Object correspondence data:
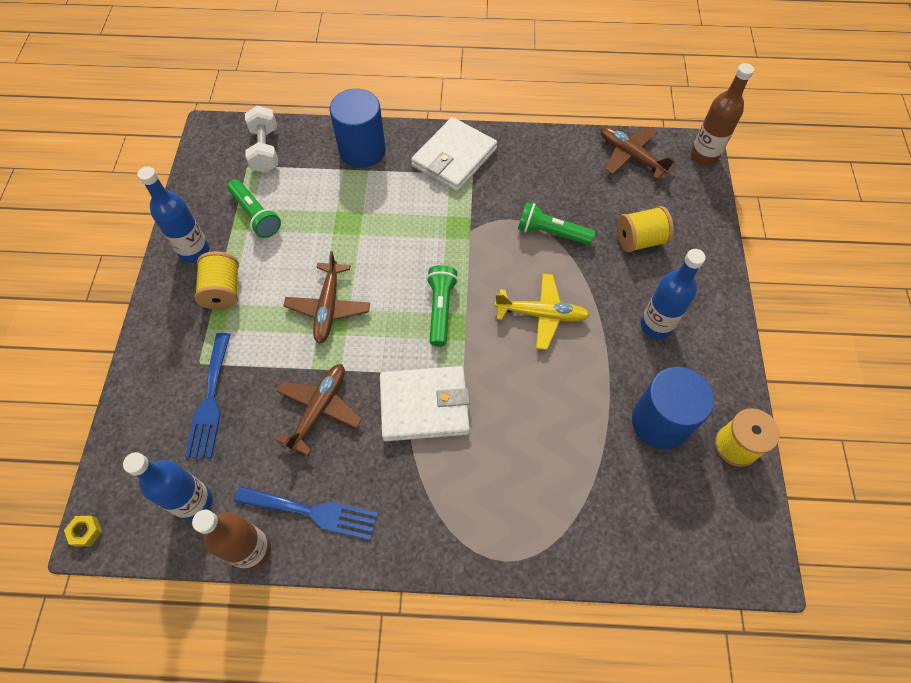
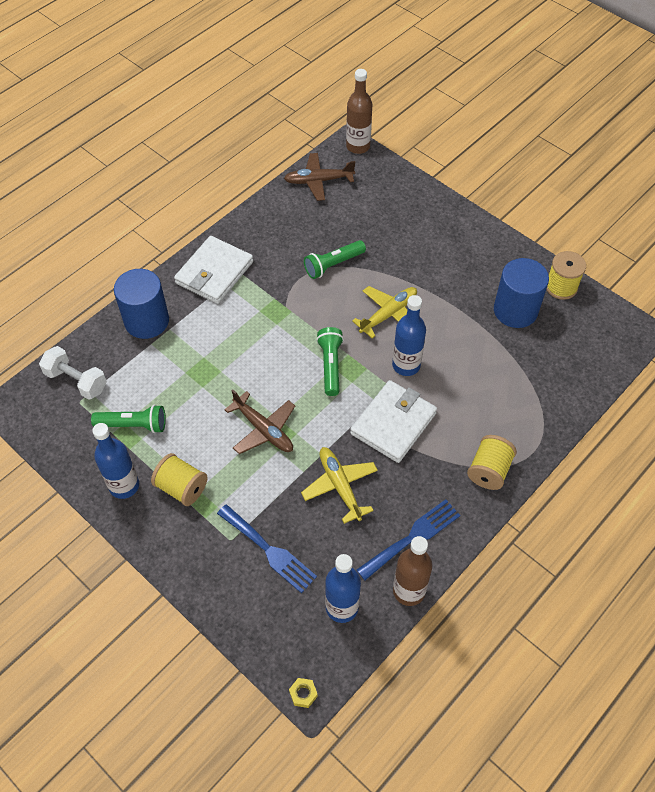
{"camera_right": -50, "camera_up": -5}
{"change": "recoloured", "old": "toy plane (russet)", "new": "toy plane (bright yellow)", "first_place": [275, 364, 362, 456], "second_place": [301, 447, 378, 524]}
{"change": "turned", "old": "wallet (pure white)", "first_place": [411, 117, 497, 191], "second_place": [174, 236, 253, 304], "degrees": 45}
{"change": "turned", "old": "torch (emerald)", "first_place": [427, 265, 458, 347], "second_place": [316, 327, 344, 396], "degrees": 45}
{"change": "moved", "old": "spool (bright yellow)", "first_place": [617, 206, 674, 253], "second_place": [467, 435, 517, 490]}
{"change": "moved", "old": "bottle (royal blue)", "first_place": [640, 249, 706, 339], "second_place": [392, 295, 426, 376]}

WHAT THE TASK ASKS: Output the records verbatim, every one of them, and keep the pictures out.

FINISHED TASK:
{"camera_right": -50, "camera_up": -5}
{"change": "recoloured", "old": "toy plane (russet)", "new": "toy plane (bright yellow)", "first_place": [275, 364, 362, 456], "second_place": [301, 447, 378, 524]}
{"change": "turned", "old": "wallet (pure white)", "first_place": [411, 117, 497, 191], "second_place": [174, 236, 253, 304], "degrees": 45}
{"change": "turned", "old": "torch (emerald)", "first_place": [427, 265, 458, 347], "second_place": [316, 327, 344, 396], "degrees": 45}
{"change": "moved", "old": "spool (bright yellow)", "first_place": [617, 206, 674, 253], "second_place": [467, 435, 517, 490]}
{"change": "moved", "old": "bottle (royal blue)", "first_place": [640, 249, 706, 339], "second_place": [392, 295, 426, 376]}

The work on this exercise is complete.